Transcribe the data in full and exactly, omitting any pictures.

Stored dataset items:

★ ★ ★ ★

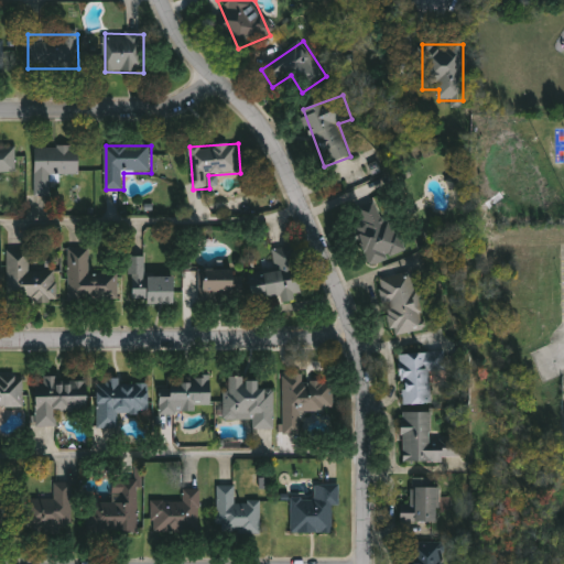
[(0,147),(17,147),(17,172),(0,172),(0,147)]
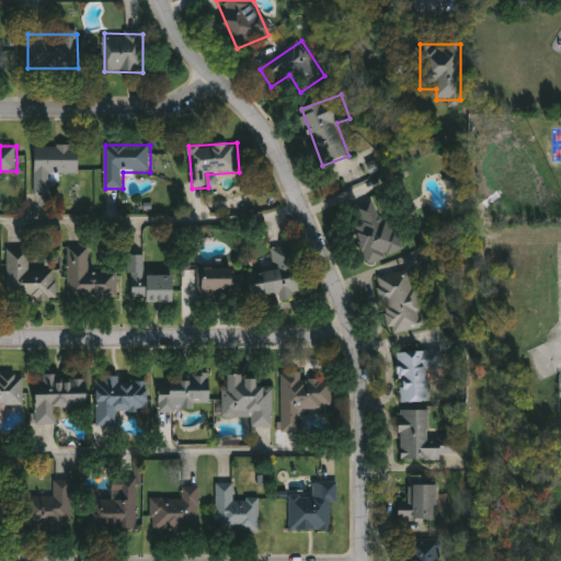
[(35,195),(36,146),(79,147),(79,174),(56,174),(56,195),(35,195)]
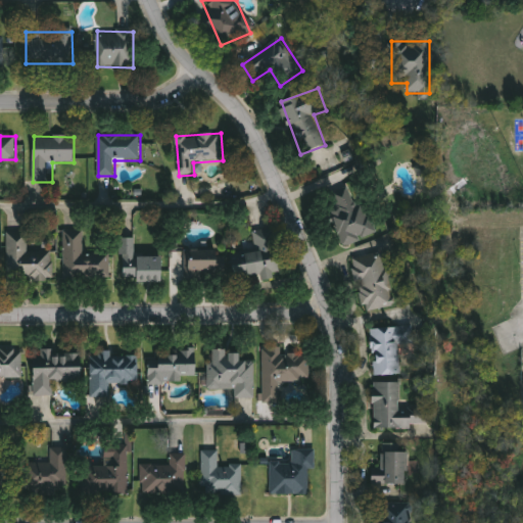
[(377,235),(347,247),(325,198),(354,185),(377,235)]
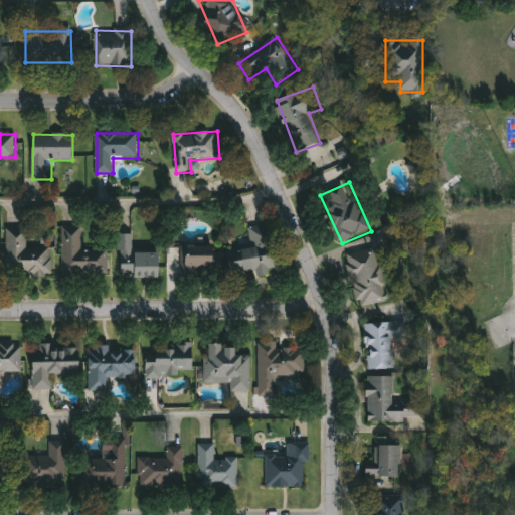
[(232,275),(228,250),(251,247),(248,228),(271,225),(278,273),(259,276),(258,271),(232,275)]
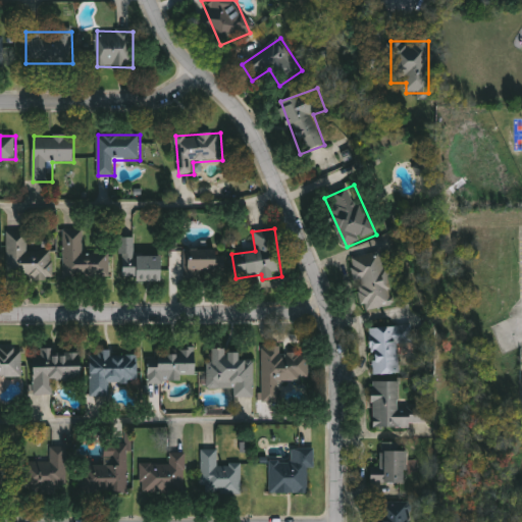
[(65,278),(64,231),(86,230),(86,253),(110,252),(111,278),(65,278)]
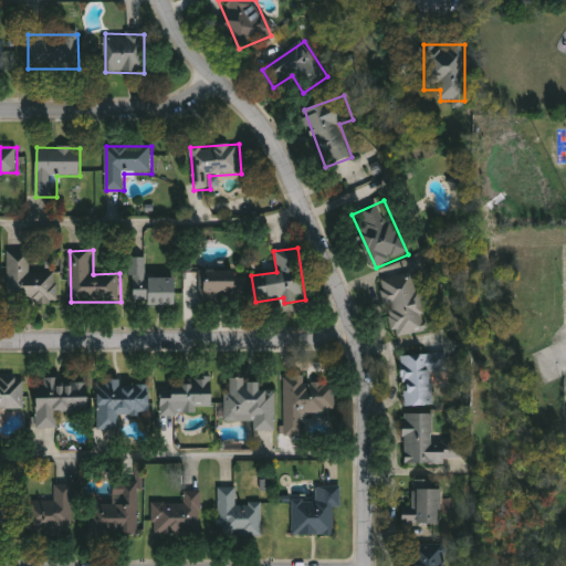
[(9,253),(31,253),(31,270),(60,271),(60,303),(9,303),(9,253)]
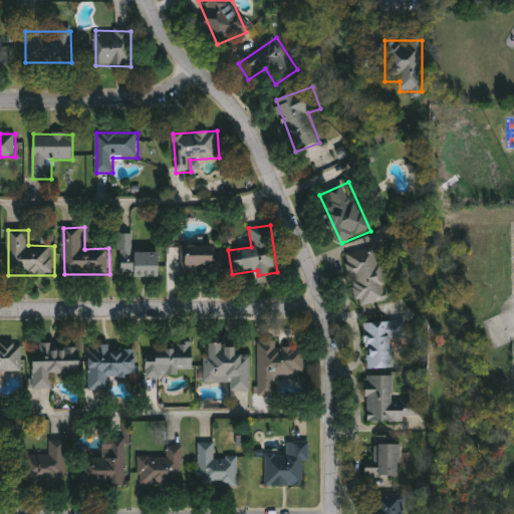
[(161,277),(118,276),(118,235),(134,235),(134,252),(161,252),(161,277)]
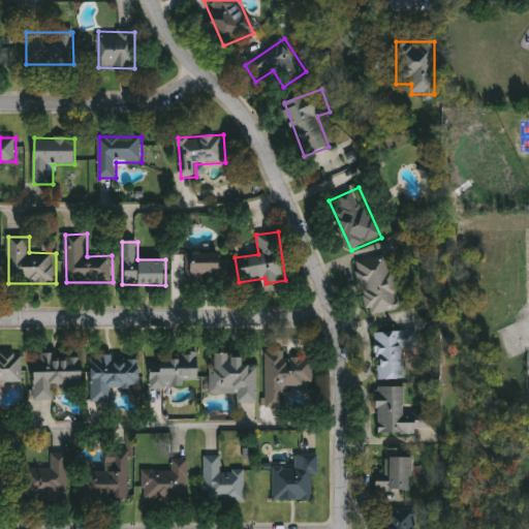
[(187,253),(228,253),(228,278),(205,278),(205,285),(187,285),(187,253)]
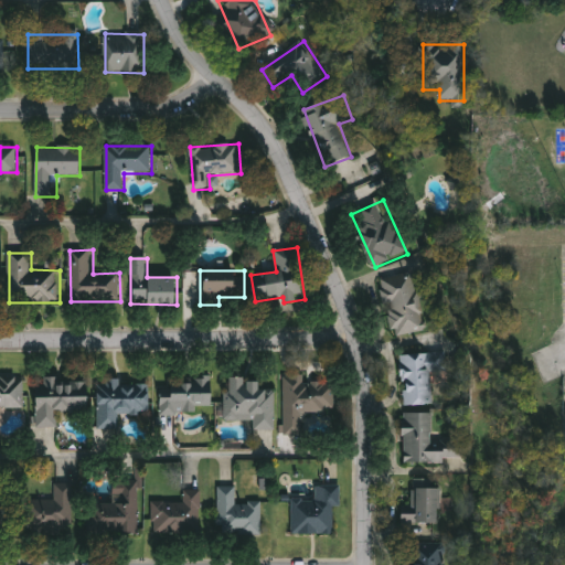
[(428,329),(395,338),(380,278),(414,270),(428,329)]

★ ★ ★ ★

■ Output below ■
[(0,147),(17,147),(17,172),(0,172),(0,147)]
[(35,195),(36,146),(79,147),(79,174),(56,174),(56,195),(35,195)]
[(377,235),(347,247),(325,198),(354,185),(377,235)]
[(232,275),(228,250),(251,247),(248,228),(271,225),(278,273),(259,276),(258,271),(232,275)]
[(65,278),(64,231),(86,230),(86,253),(110,252),(111,278),(65,278)]
[(9,253),(31,253),(31,270),(60,271),(60,303),(9,303),(9,253)]
[(161,277),(118,276),(118,235),(134,235),(134,252),(161,252),(161,277)]
[(187,253),(228,253),(228,278),(205,278),(205,285),(187,285),(187,253)]
[(428,329),(395,338),(380,278),(414,270),(428,329)]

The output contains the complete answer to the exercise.